**SHORT EXERCISE:**
In the material, rewrite the part that opens with the line containing "pink hexagon at (126, 54): moved 4 px up" and closes with the line containing "orange arrow at (565, 208): rotated", changing "purple ellipse" to "violet ellipse" and leaving everything else as it is.

**DATA PROVIDED:**
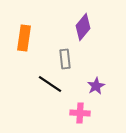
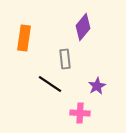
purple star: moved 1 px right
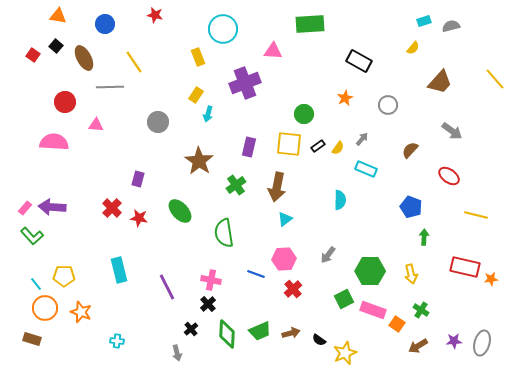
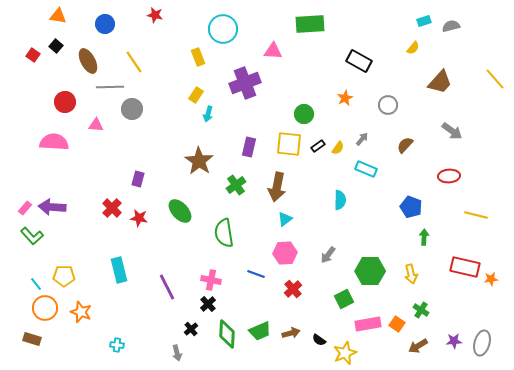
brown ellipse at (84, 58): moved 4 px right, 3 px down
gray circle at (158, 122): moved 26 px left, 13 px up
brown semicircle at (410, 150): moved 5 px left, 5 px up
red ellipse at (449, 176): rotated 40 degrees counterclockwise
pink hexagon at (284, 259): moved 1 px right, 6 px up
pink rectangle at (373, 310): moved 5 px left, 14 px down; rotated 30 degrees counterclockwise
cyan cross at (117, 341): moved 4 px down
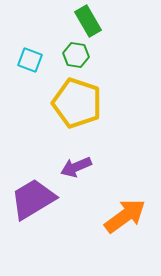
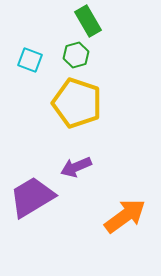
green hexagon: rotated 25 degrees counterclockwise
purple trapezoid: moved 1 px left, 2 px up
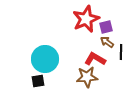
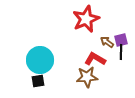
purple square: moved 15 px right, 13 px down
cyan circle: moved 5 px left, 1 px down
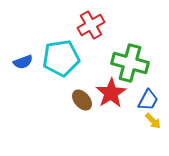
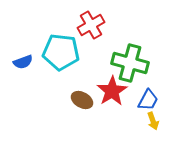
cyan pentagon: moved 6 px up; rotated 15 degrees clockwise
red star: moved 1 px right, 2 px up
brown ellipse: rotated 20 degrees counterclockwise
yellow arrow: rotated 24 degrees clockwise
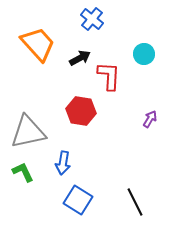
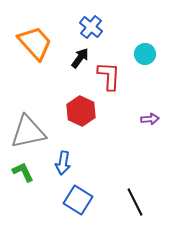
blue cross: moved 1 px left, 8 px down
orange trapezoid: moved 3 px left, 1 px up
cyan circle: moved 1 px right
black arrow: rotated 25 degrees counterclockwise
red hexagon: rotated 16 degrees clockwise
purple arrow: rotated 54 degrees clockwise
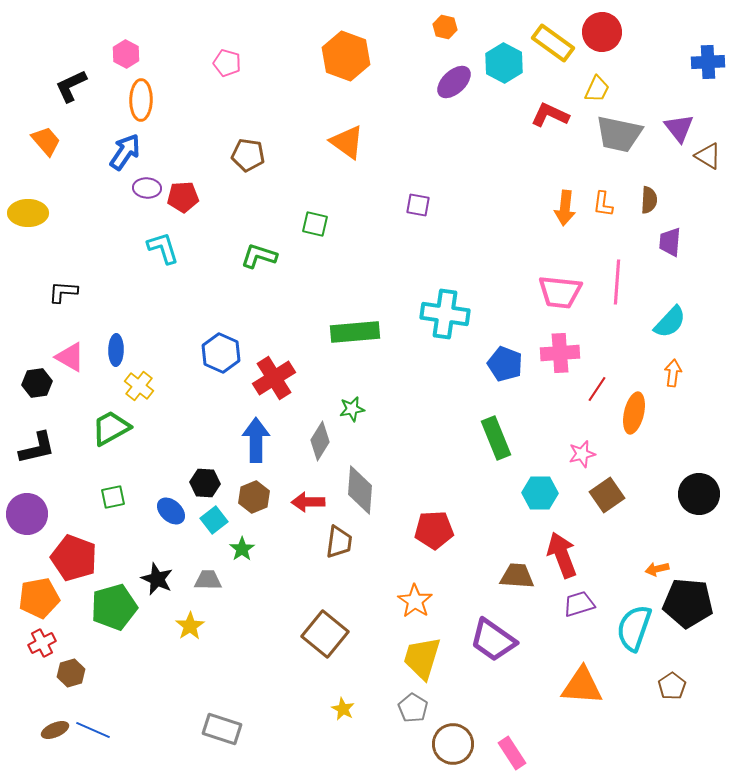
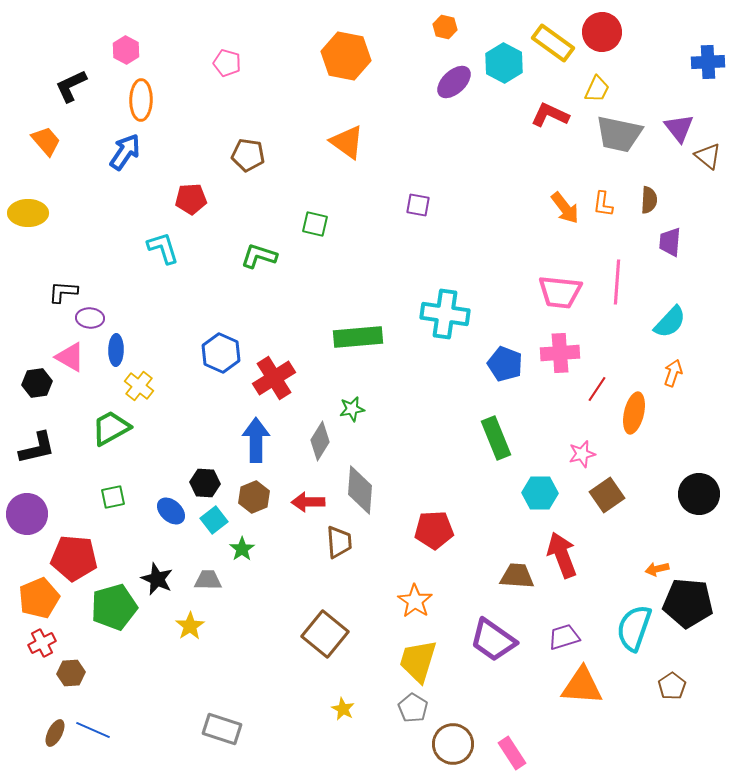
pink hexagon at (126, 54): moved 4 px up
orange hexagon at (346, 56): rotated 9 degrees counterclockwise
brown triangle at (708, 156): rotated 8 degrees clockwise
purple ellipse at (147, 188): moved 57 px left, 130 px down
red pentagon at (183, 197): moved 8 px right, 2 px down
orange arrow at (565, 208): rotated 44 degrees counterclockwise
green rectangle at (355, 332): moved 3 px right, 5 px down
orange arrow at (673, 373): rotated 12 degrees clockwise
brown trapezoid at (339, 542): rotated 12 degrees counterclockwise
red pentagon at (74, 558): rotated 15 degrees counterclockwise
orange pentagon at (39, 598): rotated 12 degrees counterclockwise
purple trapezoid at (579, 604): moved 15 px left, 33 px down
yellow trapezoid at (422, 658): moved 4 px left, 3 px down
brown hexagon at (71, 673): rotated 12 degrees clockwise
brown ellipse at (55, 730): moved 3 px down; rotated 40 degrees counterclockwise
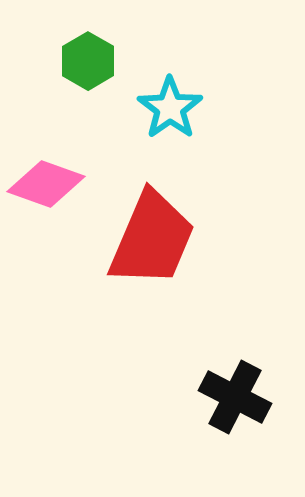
* * *
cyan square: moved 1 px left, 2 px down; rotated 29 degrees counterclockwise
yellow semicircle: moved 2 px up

**RESULT:**
pink hexagon at (126, 54): moved 4 px up
orange hexagon at (346, 56): rotated 9 degrees counterclockwise
brown triangle at (708, 156): rotated 8 degrees clockwise
violet ellipse at (147, 188): moved 57 px left, 130 px down
red pentagon at (183, 197): moved 8 px right, 2 px down
orange arrow at (565, 208): rotated 44 degrees counterclockwise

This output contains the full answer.